**Record extracts**
• • • • • • •
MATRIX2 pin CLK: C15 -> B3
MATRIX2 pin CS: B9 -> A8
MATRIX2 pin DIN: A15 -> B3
• • • • • • •
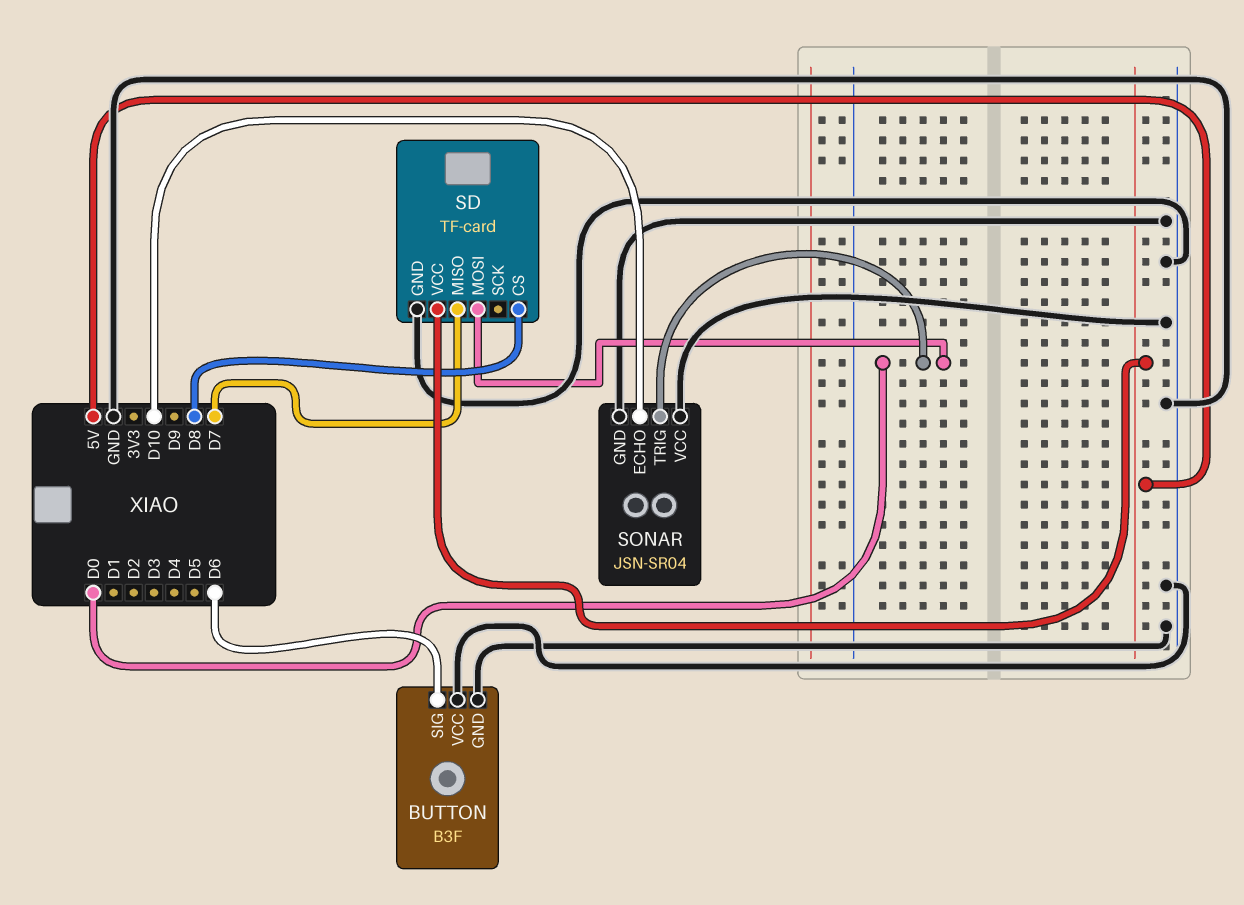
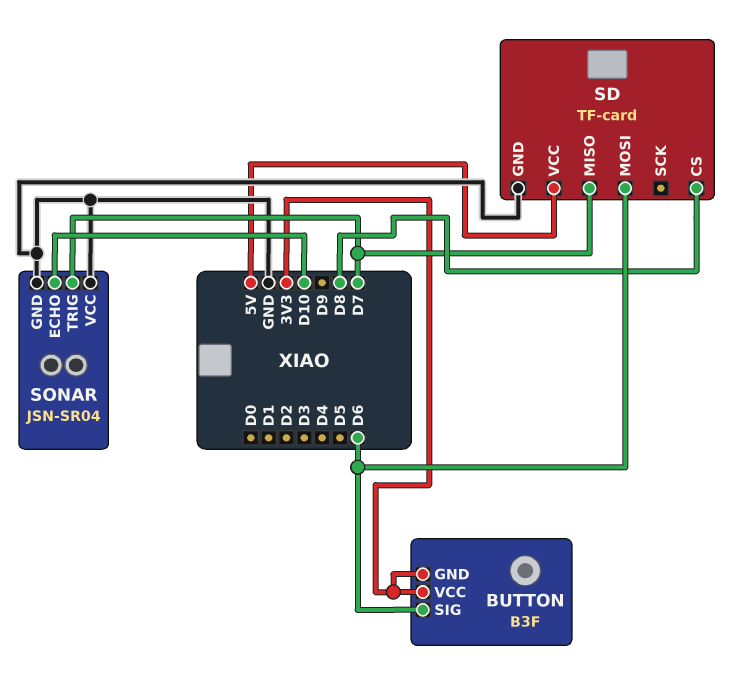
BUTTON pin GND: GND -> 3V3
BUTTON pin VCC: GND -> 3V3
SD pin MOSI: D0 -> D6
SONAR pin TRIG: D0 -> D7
• • • • • • •
Keep both end lines and retype everything in the records above from the line containing "MATRIX2 pin CLK: C15 -> B3" through the line containing "MATRIX2 pin DIN: A15 -> B3", exactly, with nothing else.

**Result for this task**
MATRIX2 pin CLK: C15 -> B3
MATRIX2 pin CS: B9 -> A8
MATRIX2 pin DIN: A15 -> B3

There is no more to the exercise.